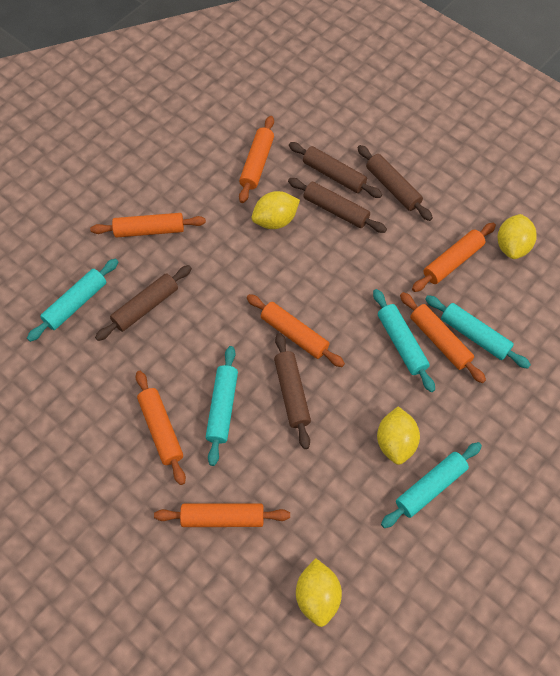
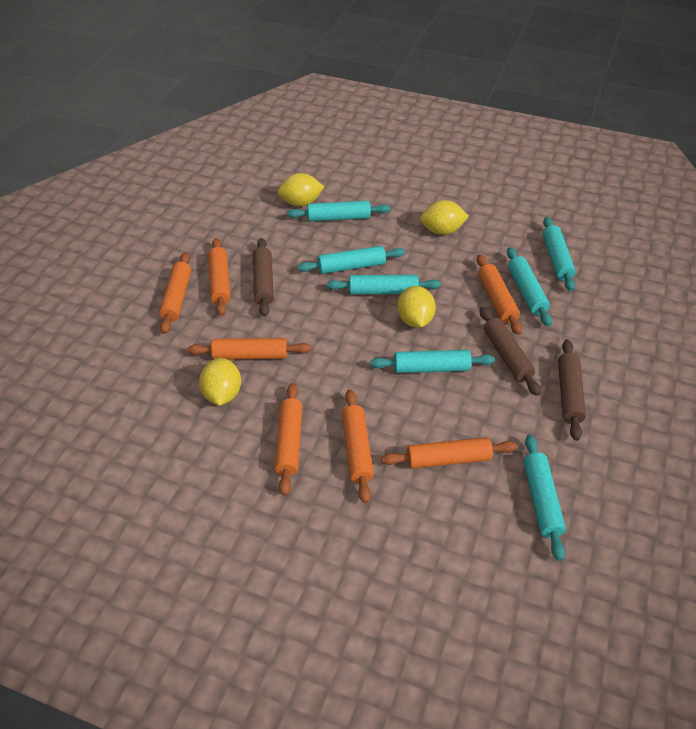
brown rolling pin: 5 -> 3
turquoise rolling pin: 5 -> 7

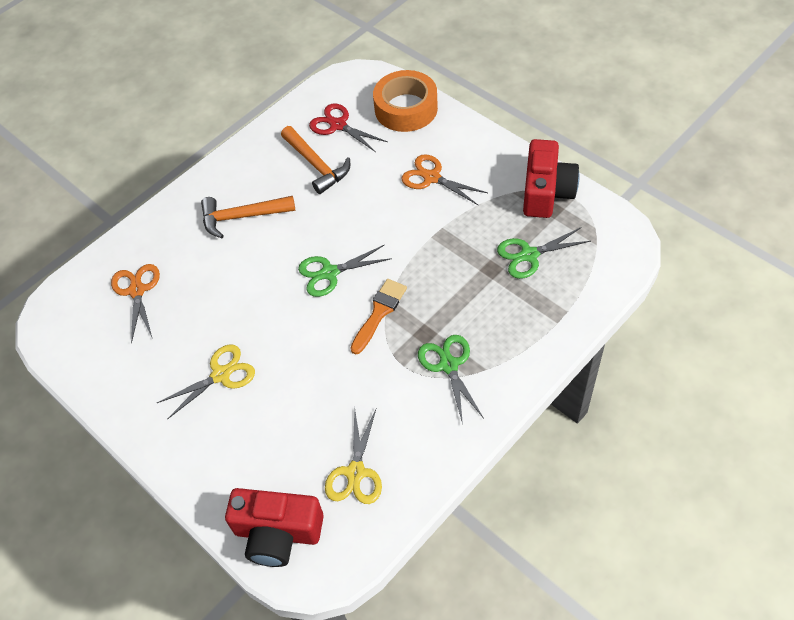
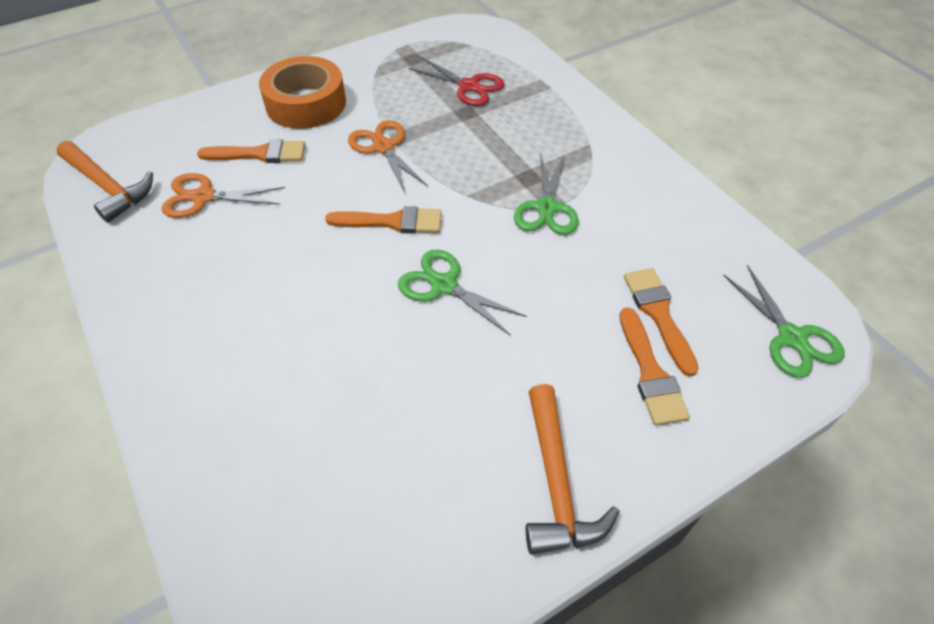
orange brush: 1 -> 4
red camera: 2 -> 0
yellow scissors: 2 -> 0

» **Activity**:
Leave the images out and transcribe the rest of the material exactly.

» **Response to this exercise**:
brown rolling pin: 5 -> 3
turquoise rolling pin: 5 -> 7

orange brush: 1 -> 4
red camera: 2 -> 0
yellow scissors: 2 -> 0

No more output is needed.